* begin INFORMATION PROVIDED *

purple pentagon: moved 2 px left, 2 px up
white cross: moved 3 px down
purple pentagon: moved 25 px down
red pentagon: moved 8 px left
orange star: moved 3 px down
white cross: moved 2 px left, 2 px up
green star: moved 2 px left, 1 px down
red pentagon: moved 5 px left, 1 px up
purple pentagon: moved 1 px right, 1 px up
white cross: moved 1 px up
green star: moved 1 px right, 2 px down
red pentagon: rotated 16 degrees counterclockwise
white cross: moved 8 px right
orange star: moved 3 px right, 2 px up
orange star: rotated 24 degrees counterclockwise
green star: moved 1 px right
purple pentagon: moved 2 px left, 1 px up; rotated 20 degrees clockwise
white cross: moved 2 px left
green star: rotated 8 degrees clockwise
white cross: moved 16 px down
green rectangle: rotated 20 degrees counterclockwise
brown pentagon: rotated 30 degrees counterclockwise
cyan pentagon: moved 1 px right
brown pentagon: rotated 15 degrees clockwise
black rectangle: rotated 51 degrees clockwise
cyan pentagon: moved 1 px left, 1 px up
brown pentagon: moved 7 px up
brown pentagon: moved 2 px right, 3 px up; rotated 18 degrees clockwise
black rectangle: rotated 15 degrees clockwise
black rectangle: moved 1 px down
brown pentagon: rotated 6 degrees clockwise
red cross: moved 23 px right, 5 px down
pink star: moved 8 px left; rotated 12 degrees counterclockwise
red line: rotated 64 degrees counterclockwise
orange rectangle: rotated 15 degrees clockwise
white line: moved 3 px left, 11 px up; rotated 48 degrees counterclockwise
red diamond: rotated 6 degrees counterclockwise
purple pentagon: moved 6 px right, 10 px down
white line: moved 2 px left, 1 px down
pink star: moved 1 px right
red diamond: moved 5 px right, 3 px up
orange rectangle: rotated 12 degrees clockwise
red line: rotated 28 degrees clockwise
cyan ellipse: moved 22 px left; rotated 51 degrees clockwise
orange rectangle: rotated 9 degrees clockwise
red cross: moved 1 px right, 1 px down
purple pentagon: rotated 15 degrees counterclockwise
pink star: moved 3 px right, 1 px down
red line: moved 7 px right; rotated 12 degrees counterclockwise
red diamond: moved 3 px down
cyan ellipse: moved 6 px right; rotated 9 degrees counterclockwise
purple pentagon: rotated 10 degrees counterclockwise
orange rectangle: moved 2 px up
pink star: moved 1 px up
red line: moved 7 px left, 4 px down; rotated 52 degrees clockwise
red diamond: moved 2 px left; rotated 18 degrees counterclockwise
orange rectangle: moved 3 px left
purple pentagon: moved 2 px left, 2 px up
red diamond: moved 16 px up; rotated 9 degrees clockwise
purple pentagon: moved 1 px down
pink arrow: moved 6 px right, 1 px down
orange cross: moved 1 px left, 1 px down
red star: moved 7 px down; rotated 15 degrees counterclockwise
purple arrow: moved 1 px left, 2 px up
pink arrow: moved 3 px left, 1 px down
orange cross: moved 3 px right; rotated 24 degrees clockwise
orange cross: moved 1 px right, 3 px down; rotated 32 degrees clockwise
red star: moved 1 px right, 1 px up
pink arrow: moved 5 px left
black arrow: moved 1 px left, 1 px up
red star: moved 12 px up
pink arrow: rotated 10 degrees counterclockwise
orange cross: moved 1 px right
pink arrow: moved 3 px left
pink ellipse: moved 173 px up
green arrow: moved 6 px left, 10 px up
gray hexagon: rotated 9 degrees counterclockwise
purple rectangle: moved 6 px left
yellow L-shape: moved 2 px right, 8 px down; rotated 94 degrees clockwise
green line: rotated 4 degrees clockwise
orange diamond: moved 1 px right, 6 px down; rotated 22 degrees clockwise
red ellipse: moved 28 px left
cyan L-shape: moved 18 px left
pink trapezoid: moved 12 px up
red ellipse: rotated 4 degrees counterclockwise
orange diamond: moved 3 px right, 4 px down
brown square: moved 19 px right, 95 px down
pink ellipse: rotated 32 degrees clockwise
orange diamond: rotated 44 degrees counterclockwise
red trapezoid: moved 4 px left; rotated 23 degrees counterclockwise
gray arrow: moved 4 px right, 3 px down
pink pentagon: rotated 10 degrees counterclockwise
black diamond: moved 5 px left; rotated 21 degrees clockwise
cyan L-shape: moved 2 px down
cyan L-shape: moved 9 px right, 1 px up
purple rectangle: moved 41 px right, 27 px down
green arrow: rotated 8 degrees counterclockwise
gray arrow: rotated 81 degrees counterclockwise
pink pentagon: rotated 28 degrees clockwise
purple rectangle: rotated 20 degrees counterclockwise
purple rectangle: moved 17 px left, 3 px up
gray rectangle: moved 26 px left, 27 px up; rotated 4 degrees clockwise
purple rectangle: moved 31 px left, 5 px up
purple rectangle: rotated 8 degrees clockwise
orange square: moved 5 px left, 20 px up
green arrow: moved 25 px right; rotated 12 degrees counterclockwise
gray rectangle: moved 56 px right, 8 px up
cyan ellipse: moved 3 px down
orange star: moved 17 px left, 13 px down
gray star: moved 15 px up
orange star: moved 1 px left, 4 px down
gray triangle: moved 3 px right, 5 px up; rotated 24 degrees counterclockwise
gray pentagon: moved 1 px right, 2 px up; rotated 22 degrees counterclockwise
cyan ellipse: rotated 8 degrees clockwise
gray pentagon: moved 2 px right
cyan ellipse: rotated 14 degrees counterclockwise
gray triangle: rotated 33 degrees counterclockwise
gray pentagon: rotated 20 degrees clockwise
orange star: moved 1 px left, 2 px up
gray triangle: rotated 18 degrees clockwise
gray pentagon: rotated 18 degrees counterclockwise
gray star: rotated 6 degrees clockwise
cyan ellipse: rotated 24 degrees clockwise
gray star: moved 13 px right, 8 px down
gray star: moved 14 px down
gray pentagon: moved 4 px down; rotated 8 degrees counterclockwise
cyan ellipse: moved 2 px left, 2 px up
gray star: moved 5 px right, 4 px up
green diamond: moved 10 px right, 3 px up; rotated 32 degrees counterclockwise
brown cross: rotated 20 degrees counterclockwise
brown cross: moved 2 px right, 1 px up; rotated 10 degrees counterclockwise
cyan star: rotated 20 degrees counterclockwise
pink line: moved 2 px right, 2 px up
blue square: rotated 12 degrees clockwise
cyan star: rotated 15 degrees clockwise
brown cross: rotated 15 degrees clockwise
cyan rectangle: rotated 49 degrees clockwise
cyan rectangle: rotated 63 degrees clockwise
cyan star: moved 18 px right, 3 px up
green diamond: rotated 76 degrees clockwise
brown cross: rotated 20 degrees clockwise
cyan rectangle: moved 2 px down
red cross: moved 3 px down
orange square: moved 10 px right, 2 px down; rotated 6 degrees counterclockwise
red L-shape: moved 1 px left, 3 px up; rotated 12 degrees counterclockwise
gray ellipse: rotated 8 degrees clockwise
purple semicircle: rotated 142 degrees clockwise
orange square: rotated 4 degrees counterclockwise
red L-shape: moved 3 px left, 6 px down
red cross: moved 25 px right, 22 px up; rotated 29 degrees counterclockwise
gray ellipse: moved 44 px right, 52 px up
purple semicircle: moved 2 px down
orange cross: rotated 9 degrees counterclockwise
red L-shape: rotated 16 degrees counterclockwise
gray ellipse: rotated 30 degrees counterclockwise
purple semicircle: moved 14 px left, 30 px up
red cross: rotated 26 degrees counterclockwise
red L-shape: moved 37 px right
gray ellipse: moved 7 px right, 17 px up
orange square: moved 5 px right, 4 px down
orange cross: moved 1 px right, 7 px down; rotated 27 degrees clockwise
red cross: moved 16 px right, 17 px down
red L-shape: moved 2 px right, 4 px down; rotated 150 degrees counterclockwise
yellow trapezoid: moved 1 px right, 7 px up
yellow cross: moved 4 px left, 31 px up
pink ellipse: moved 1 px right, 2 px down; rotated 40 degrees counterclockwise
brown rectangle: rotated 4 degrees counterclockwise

* end INFORMATION PROVIDED *

Write out, word for word, the rows from the very first one through the line that contains "orange star: rotated", including both ends.

### RESULT FOR THIS TASK
purple pentagon: moved 2 px left, 2 px up
white cross: moved 3 px down
purple pentagon: moved 25 px down
red pentagon: moved 8 px left
orange star: moved 3 px down
white cross: moved 2 px left, 2 px up
green star: moved 2 px left, 1 px down
red pentagon: moved 5 px left, 1 px up
purple pentagon: moved 1 px right, 1 px up
white cross: moved 1 px up
green star: moved 1 px right, 2 px down
red pentagon: rotated 16 degrees counterclockwise
white cross: moved 8 px right
orange star: moved 3 px right, 2 px up
orange star: rotated 24 degrees counterclockwise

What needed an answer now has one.